---- INFORMATION SHOWN

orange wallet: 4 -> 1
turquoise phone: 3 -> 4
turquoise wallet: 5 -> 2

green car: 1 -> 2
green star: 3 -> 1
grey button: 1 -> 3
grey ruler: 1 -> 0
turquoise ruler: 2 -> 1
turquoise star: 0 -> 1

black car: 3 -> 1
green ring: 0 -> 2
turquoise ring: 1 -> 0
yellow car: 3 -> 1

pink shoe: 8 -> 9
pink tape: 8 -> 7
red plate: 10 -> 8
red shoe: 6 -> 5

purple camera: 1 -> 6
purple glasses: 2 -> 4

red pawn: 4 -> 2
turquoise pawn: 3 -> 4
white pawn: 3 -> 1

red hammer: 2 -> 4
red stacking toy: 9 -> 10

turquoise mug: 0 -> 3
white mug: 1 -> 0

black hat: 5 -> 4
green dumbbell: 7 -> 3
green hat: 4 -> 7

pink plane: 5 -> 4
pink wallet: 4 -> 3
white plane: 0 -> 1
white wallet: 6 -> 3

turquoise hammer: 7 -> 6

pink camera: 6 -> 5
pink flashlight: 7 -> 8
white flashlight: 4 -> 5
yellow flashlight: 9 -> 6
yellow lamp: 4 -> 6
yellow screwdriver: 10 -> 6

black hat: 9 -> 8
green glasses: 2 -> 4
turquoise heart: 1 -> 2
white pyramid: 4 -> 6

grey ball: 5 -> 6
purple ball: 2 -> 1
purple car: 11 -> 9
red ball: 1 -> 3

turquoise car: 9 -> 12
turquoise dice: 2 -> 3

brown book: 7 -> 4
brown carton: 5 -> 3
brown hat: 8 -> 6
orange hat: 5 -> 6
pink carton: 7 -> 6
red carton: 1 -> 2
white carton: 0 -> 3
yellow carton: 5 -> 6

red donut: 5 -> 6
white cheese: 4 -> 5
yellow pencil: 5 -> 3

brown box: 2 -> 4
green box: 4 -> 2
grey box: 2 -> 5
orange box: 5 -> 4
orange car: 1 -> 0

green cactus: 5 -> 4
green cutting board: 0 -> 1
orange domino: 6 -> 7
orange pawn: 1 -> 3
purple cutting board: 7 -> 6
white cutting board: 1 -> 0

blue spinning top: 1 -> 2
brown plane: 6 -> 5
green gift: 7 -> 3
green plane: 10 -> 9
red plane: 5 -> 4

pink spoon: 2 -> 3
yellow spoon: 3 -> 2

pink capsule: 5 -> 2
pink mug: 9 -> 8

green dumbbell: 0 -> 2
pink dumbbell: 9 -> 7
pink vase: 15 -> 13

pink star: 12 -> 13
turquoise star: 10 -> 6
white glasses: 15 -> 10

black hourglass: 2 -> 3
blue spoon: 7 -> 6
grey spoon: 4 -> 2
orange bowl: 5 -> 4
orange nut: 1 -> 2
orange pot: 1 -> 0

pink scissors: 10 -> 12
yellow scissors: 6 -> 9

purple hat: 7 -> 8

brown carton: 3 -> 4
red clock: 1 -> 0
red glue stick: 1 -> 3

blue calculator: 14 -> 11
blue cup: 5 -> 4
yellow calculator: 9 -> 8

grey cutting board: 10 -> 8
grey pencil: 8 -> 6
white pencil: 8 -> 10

--------

* [EXERCISE GOAL] The lines to return are those in the entries above that hold "white".

* [REPLY TO THE TASK]
white pawn: 3 -> 1
white mug: 1 -> 0
white plane: 0 -> 1
white wallet: 6 -> 3
white flashlight: 4 -> 5
white pyramid: 4 -> 6
white carton: 0 -> 3
white cheese: 4 -> 5
white cutting board: 1 -> 0
white glasses: 15 -> 10
white pencil: 8 -> 10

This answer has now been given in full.